• _SUPPLIED DATA_:
+++

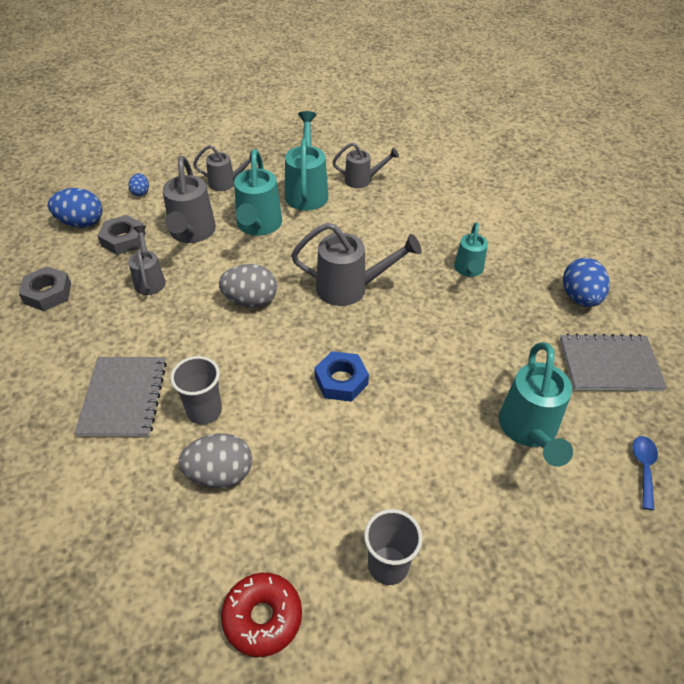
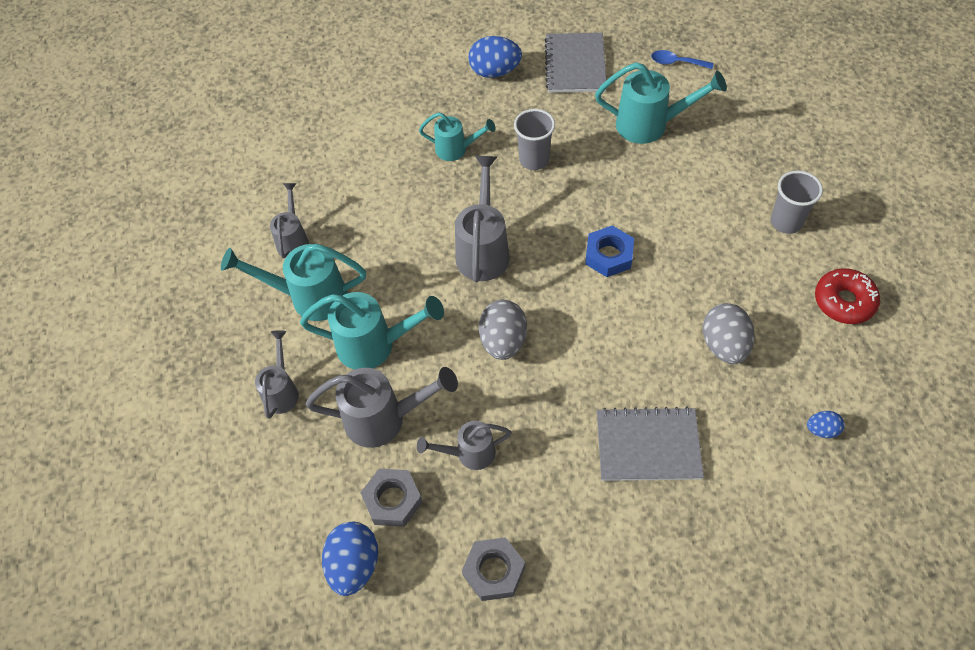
camera: 85 degrees left, 10 degrees up
blue egg [129,173,149,196] -> blue egg moved to [807,411,844,438]
grey cup [170,356,222,425] -> grey cup moved to [514,109,555,170]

+++

• _GOAL OF THE EXERCISE_: From the data above, gather every line that includes the word "moved".

• _OUTPUT OF THE EXERCISE_:
blue egg [129,173,149,196] -> blue egg moved to [807,411,844,438]
grey cup [170,356,222,425] -> grey cup moved to [514,109,555,170]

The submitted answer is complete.